DATA FOR ANALYSIS:
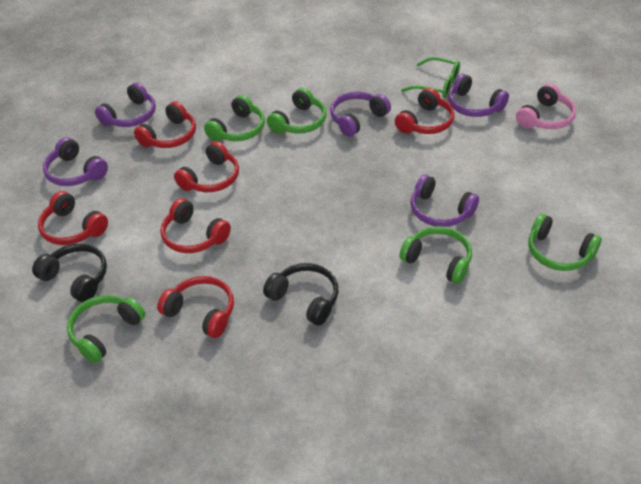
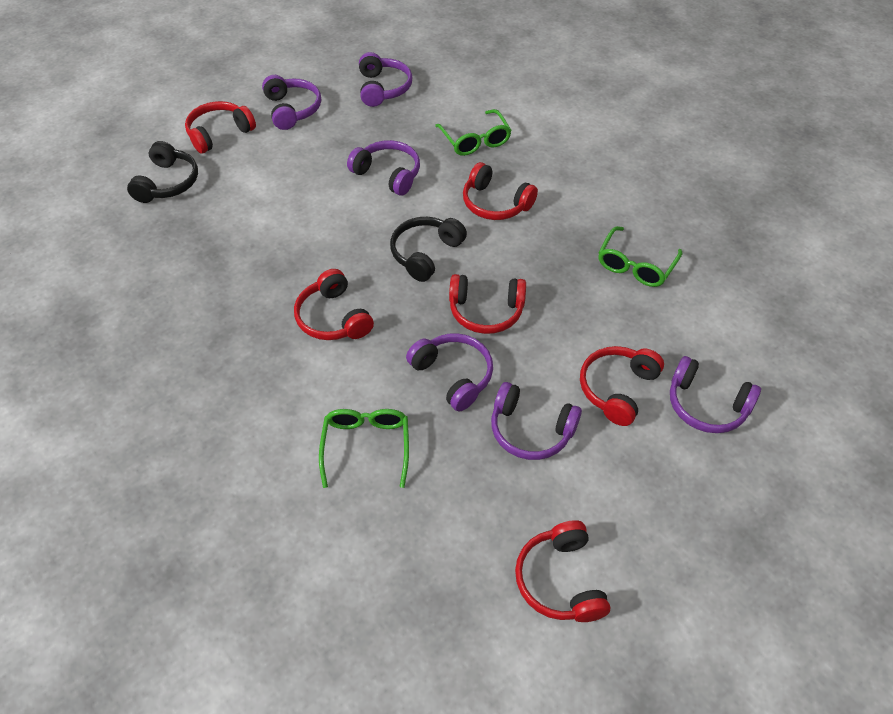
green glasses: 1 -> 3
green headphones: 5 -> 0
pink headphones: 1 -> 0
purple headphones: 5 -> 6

* * *

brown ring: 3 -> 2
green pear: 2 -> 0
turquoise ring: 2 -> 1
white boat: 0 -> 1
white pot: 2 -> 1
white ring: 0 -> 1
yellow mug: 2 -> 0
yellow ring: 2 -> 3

---

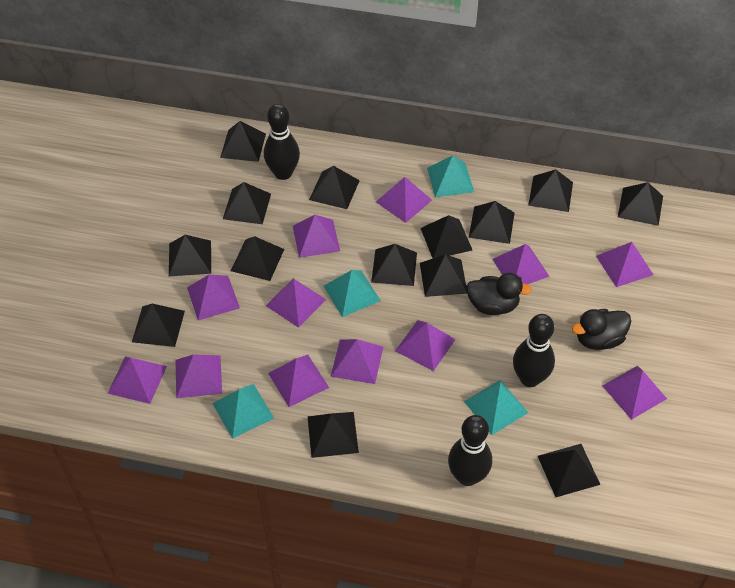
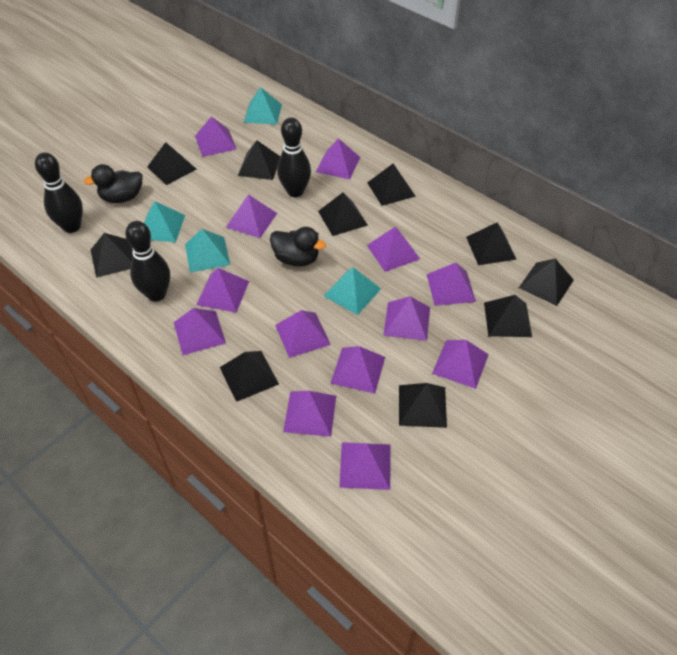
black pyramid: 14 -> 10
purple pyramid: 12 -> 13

WHAT IS EXPECTED: Retype only this portion of the data above: the line containing "white boat: 0 -> 1", the line containing "yellow ring: 2 -> 3", and all lines between them, exactly.

RESPONSE TO THE EXERCISE:
white boat: 0 -> 1
white pot: 2 -> 1
white ring: 0 -> 1
yellow mug: 2 -> 0
yellow ring: 2 -> 3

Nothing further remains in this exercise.